> [PROMPT] Please set down every line of the records below exactly, without the pictures.

START EXTRACTED MATERIAL

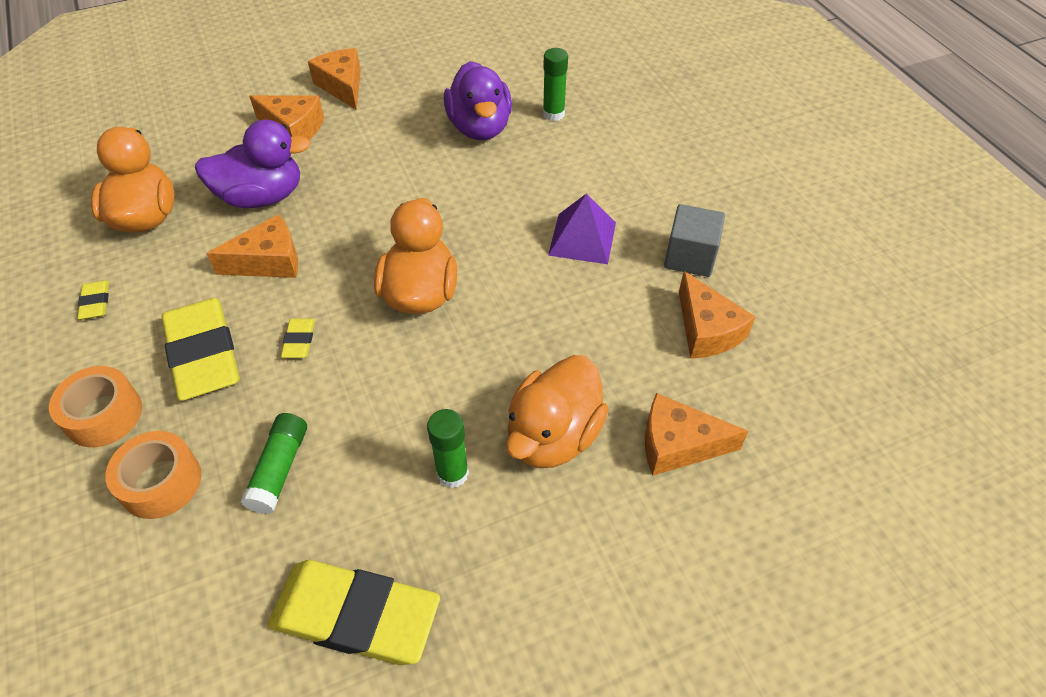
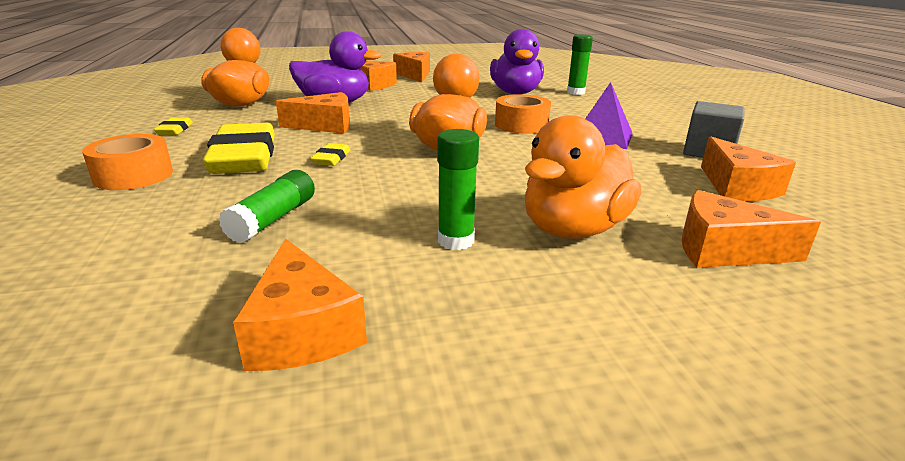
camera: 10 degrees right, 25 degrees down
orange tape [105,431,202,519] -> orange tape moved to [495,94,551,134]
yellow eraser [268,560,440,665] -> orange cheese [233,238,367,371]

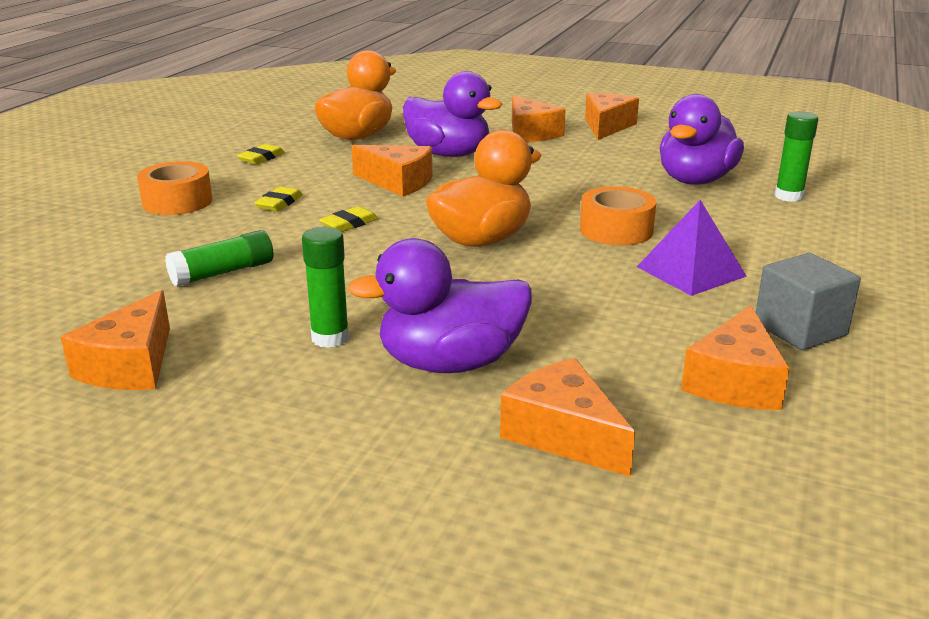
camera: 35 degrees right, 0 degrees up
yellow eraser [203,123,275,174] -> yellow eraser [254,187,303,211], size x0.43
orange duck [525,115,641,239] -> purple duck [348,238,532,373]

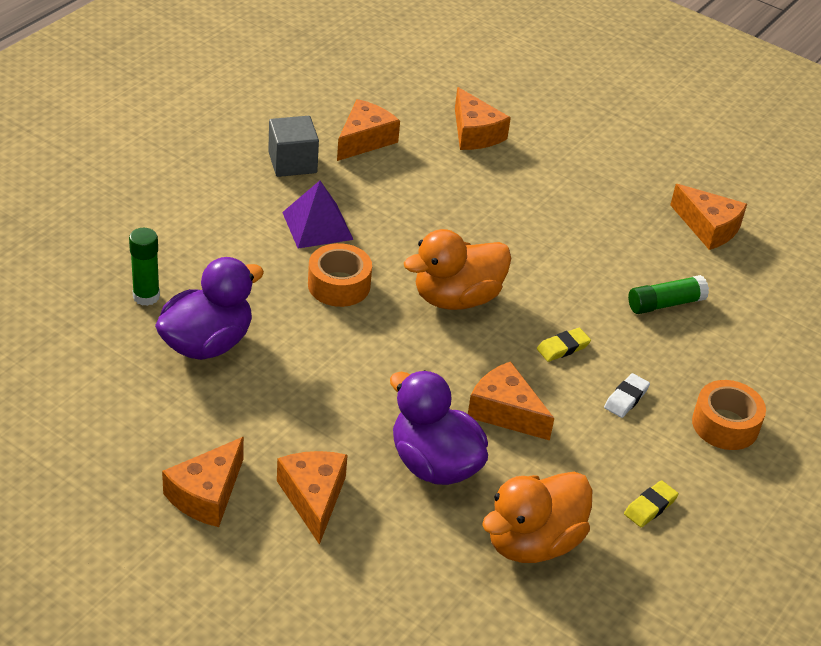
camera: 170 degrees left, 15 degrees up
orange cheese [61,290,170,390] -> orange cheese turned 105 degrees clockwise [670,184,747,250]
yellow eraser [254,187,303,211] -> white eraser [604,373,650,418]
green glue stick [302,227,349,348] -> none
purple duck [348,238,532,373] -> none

END EXTRACTED MATERIAL

> [EXERCISE ANSWER]
camera: 10 degrees right, 25 degrees down
orange tape [105,431,202,519] -> orange tape moved to [495,94,551,134]
yellow eraser [268,560,440,665] -> orange cheese [233,238,367,371]

camera: 35 degrees right, 0 degrees up
yellow eraser [203,123,275,174] -> yellow eraser [254,187,303,211], size x0.43
orange duck [525,115,641,239] -> purple duck [348,238,532,373]

camera: 170 degrees left, 15 degrees up
orange cheese [61,290,170,390] -> orange cheese turned 105 degrees clockwise [670,184,747,250]
yellow eraser [254,187,303,211] -> white eraser [604,373,650,418]
green glue stick [302,227,349,348] -> none
purple duck [348,238,532,373] -> none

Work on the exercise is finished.